§ ACTIVITY
Some lines in the listing may contain the word "left". Say how many, with the number alone.
________________________
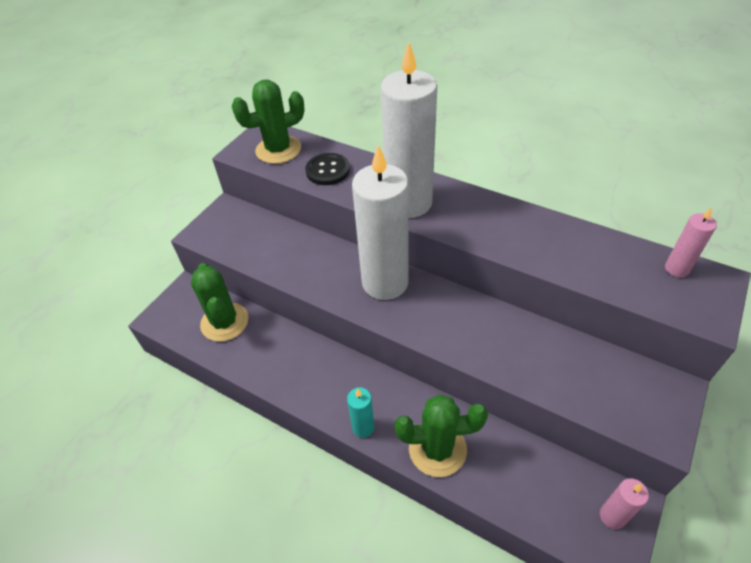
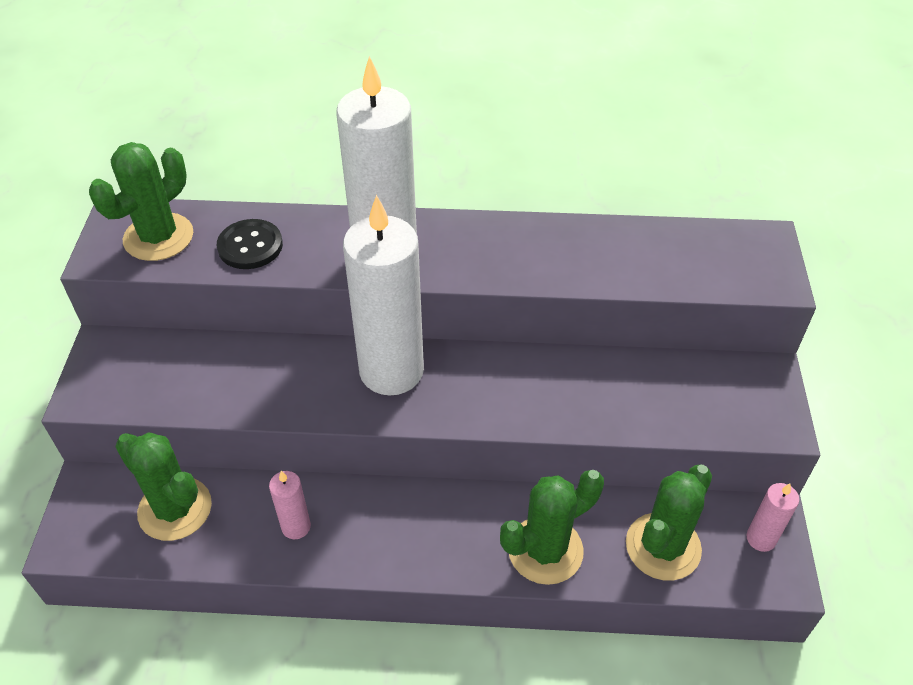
camera: 30 degrees left, 0 degrees up
(363, 427) = (444, 564): turquoise candle -> none
(527, 486) = (663, 547): none -> green cactus
(676, 269) = (723, 240): pink candle -> pink candle (296, 526)

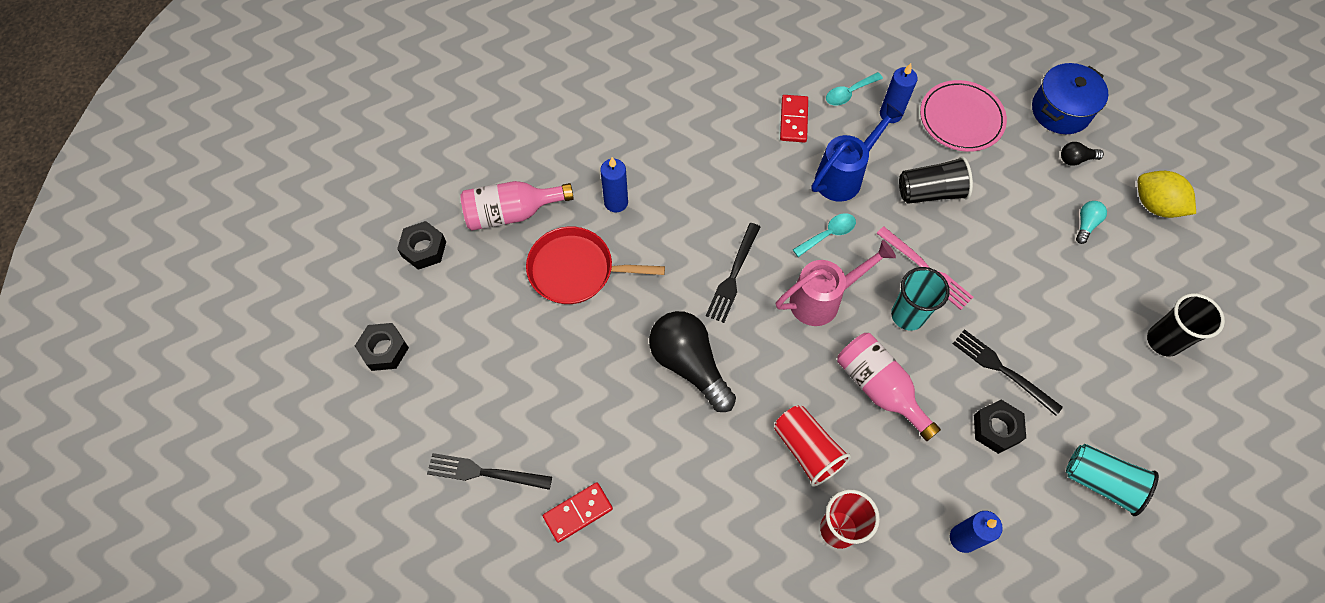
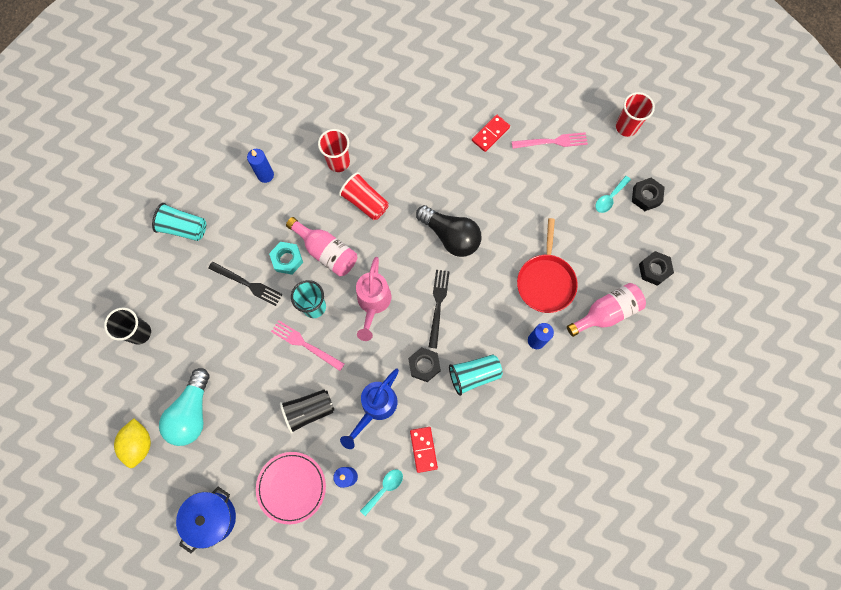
camera: 165 degrees right, 10 degrees up
(359, 466) = (626, 127): none -> red cup
(484, 472) = (552, 141): black fork -> pink fork
(576, 270) = (546, 281): red pan -> red pan turned 105 degrees clockwise
(709, 182) = (474, 375): none -> turquoise cup
(823, 299) = (373, 303): pink watering can -> pink watering can turned 45 degrees counterclockwise
(828, 234) = (378, 354): turquoise spoon -> turquoise spoon (609, 198)
(940, 391) = (287, 259): none -> turquoise nut
(996, 429) = (249, 244): black nut -> black nut (424, 365)
(1076, 159) = (199, 471): black light bulb -> none
(1085, 224) = (192, 412): turquoise light bulb -> turquoise light bulb, size x2.24
(1155, 205) = (139, 444): yellow lemon -> yellow lemon turned 60 degrees clockwise

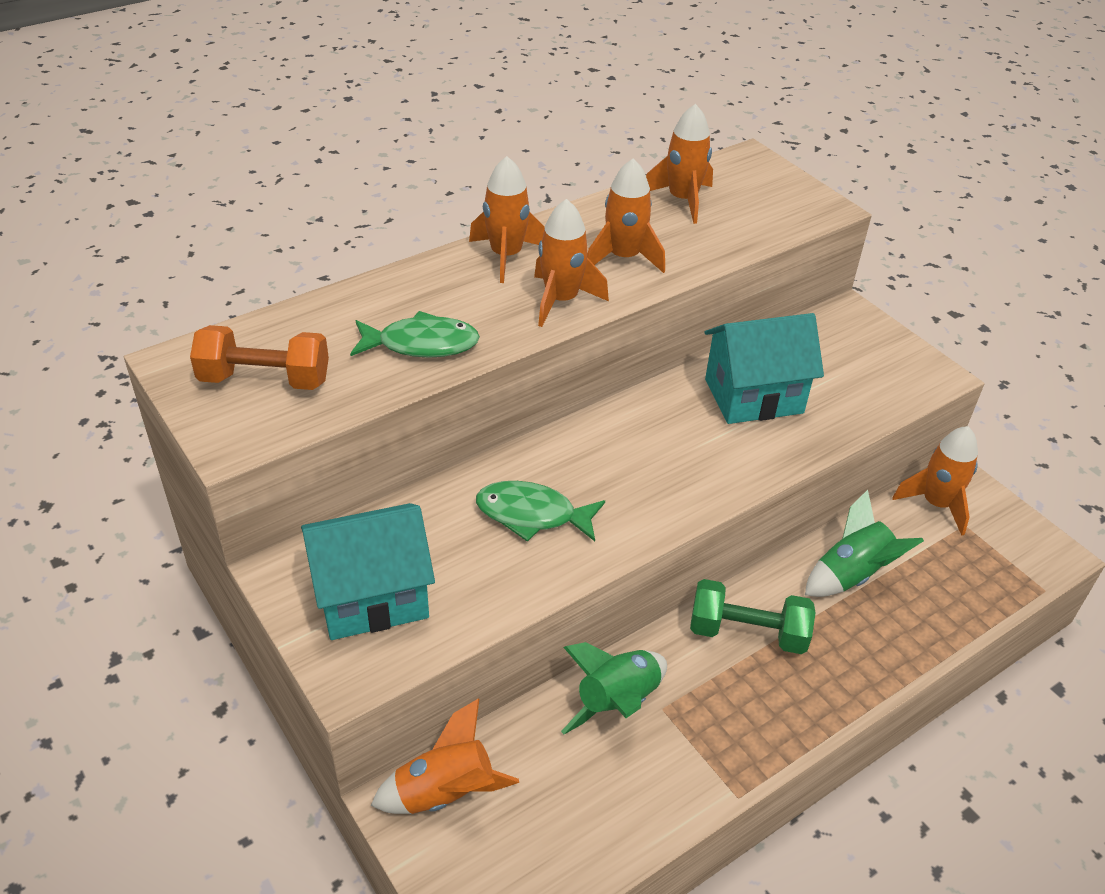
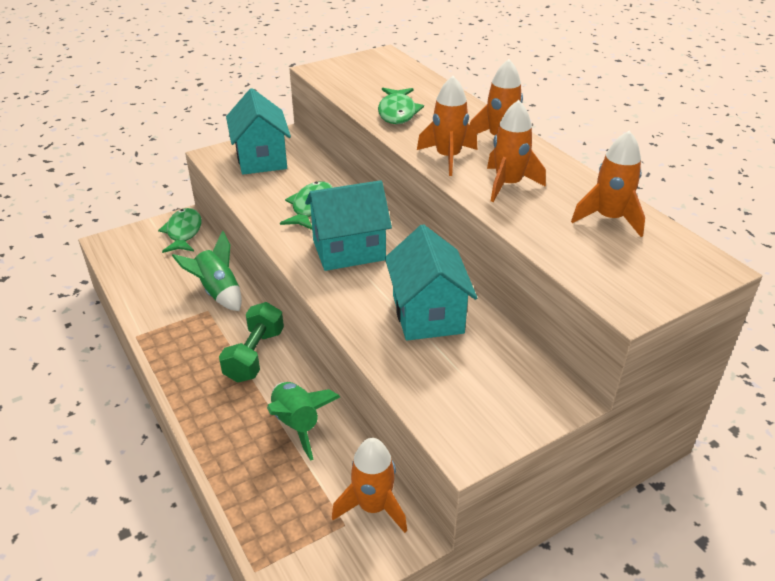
camera: 95 degrees right, 5 degrees down
(265, 380) = (367, 74): orange dumbbell -> none
(445, 792) = (183, 232): orange rocket -> green fish
(639, 467) = (348, 250): none -> turquoise house

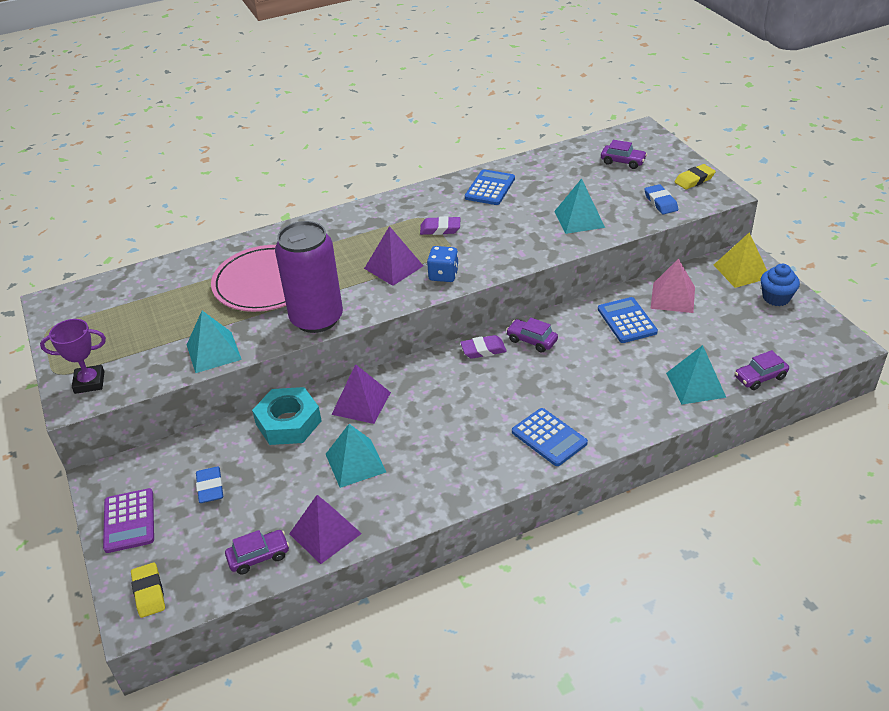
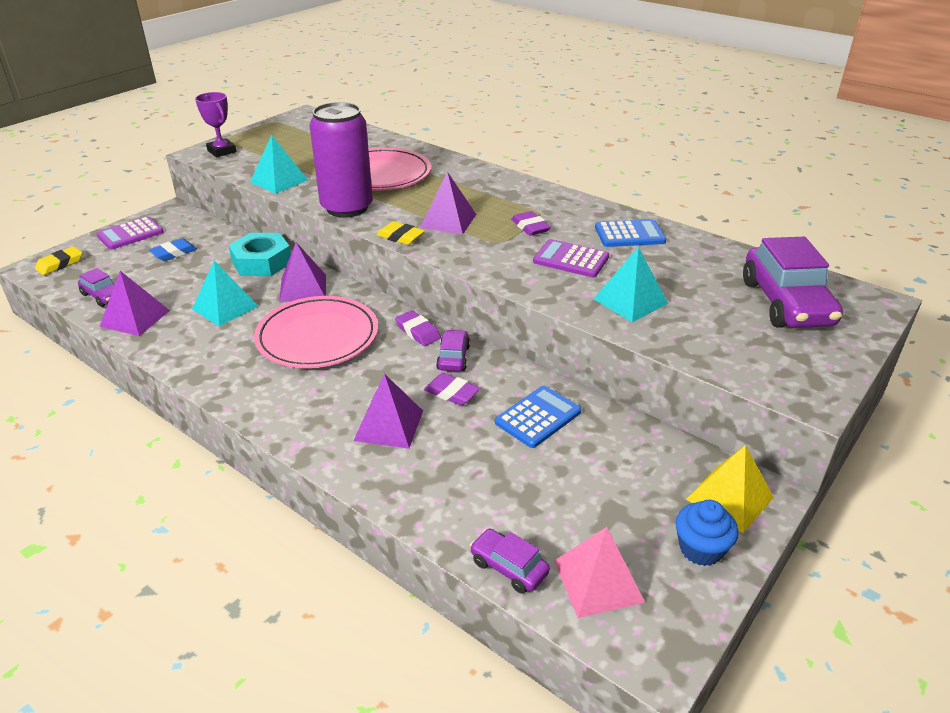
camera: 60 degrees right, 5 degrees down
(443, 275) = (456, 248): blue dice -> none
(450, 410) = (317, 337): none -> pink plate
(505, 226) = (571, 259): none -> purple calculator
(549, 437) = (305, 409): blue calculator -> none
(575, 353) = (451, 393): none -> purple eraser
(594, 395) = (389, 425): none -> purple pyramid
(623, 161) = (786, 303): purple car -> purple car, size x2.03
(660, 202) = (730, 351): blue eraser -> none
(673, 297) = (614, 445): pink pyramid -> pink pyramid (598, 581)
(694, 180) = (815, 367): yellow eraser -> yellow eraser (400, 237)
(695, 385) = (455, 505): turquoise pyramid -> none

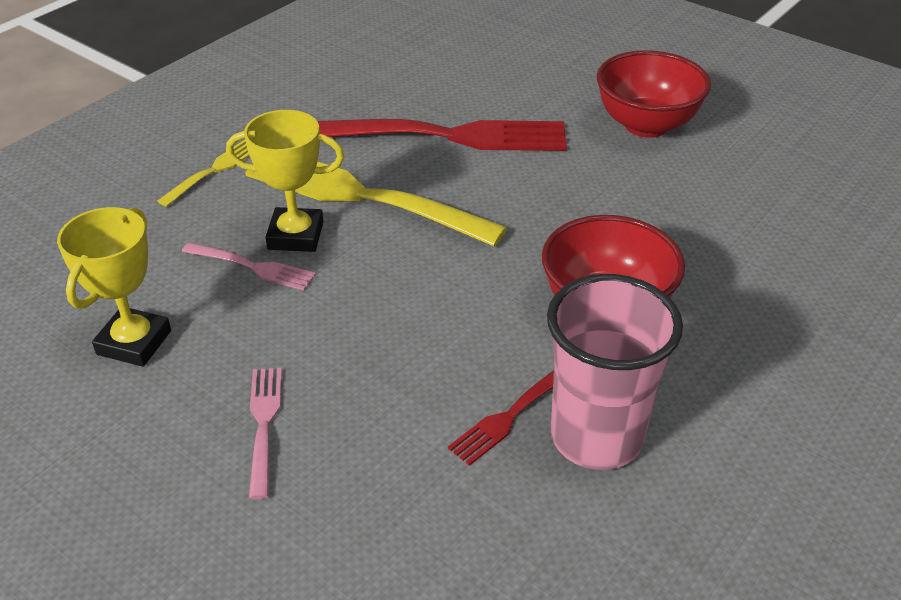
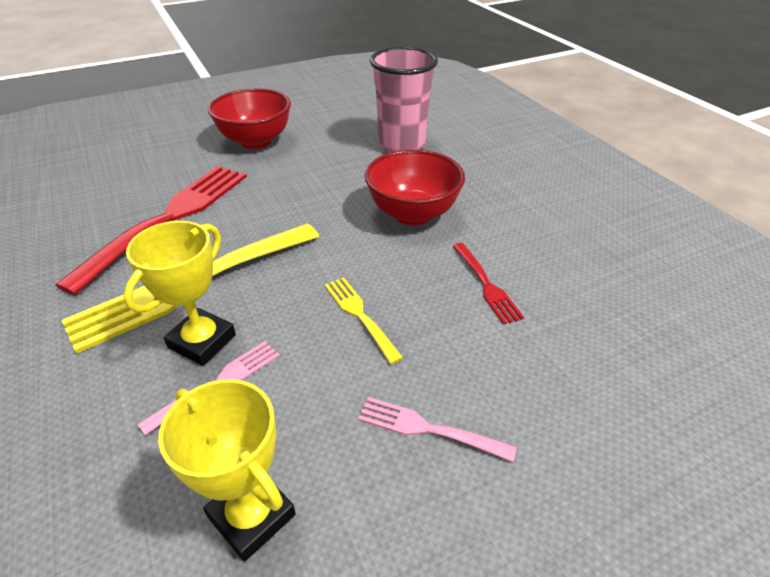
camera: 65 degrees left, 0 degrees up
(213, 171) = (39, 377): yellow fork -> yellow fork (360, 316)
(596, 437) = (521, 255): pink cup -> pink cup (401, 145)

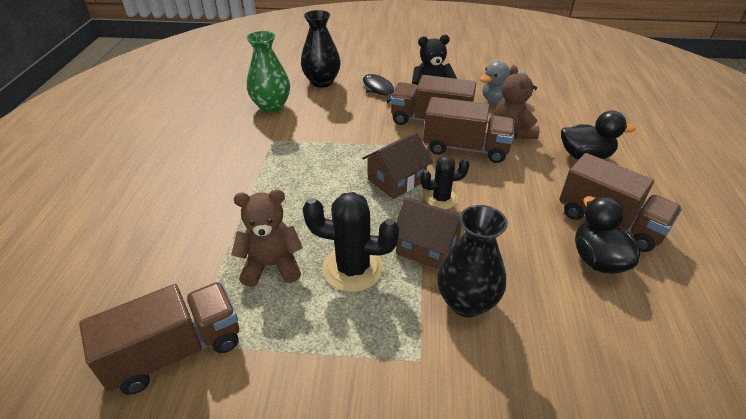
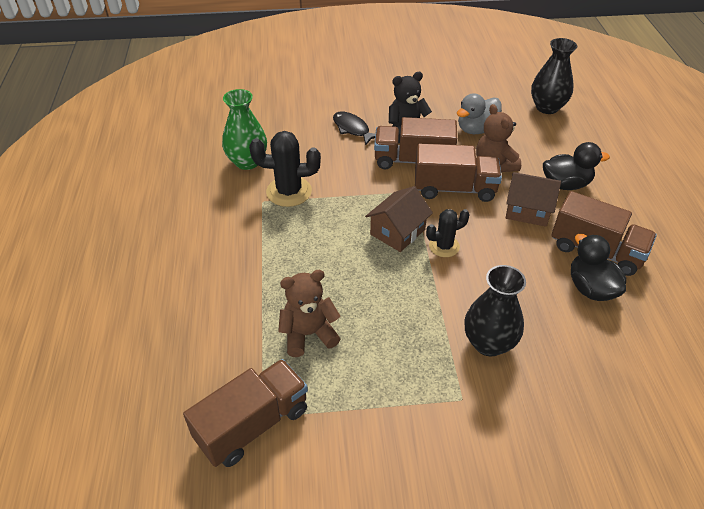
camera: 10 degrees left, 5 degrees up
(322, 82) = (290, 125): black vase -> black vase (547, 107)
(353, 269) = (383, 327): black cactus -> black cactus (289, 192)
(427, 247) = (443, 296): brown house -> brown house (527, 210)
________________________
§ WRITTEN ANSWER
3